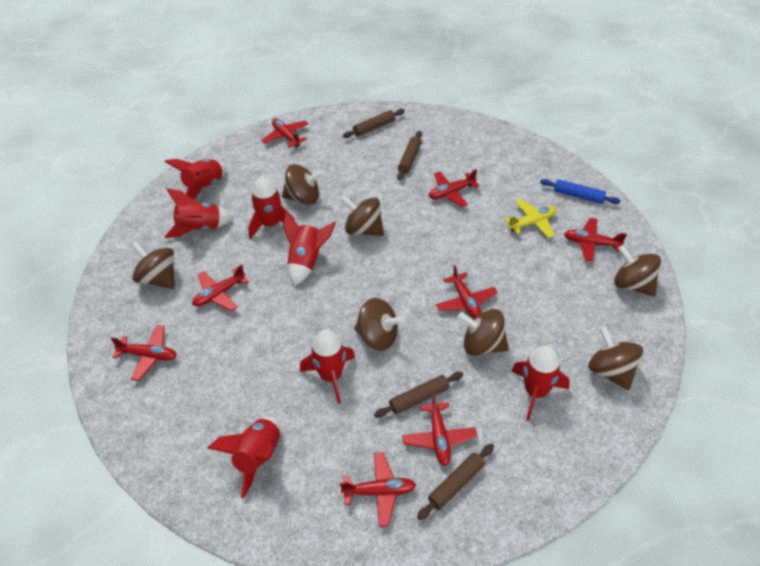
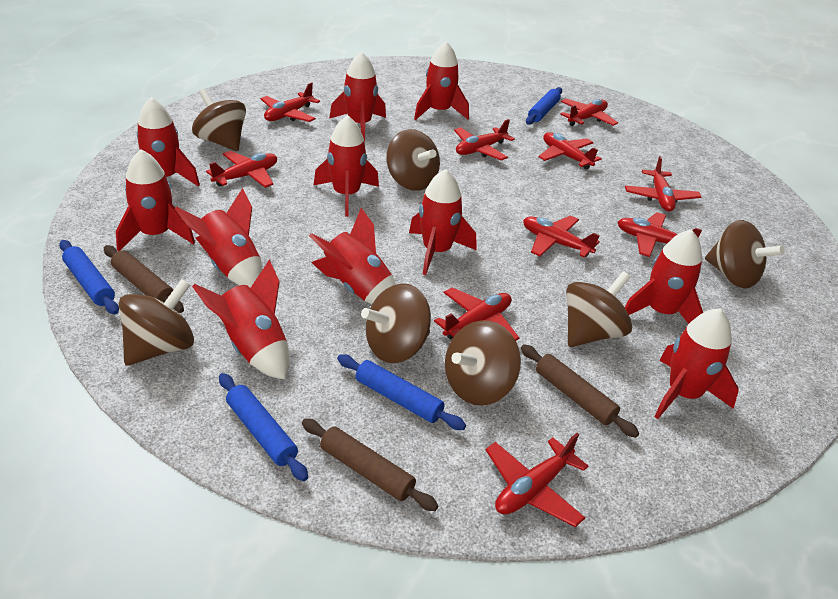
blue rolling pin: 1 -> 4
brown rolling pin: 4 -> 3
red plane: 8 -> 10
red rocket: 7 -> 11
yellow plane: 1 -> 0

□ □ □ □ □ □ □

### TASK DIRECTIONS
Omit each picture, then return all of the listing exactly as it stands.

### RESPONSE FOR THIS EXERCISE
blue rolling pin: 1 -> 4
brown rolling pin: 4 -> 3
red plane: 8 -> 10
red rocket: 7 -> 11
yellow plane: 1 -> 0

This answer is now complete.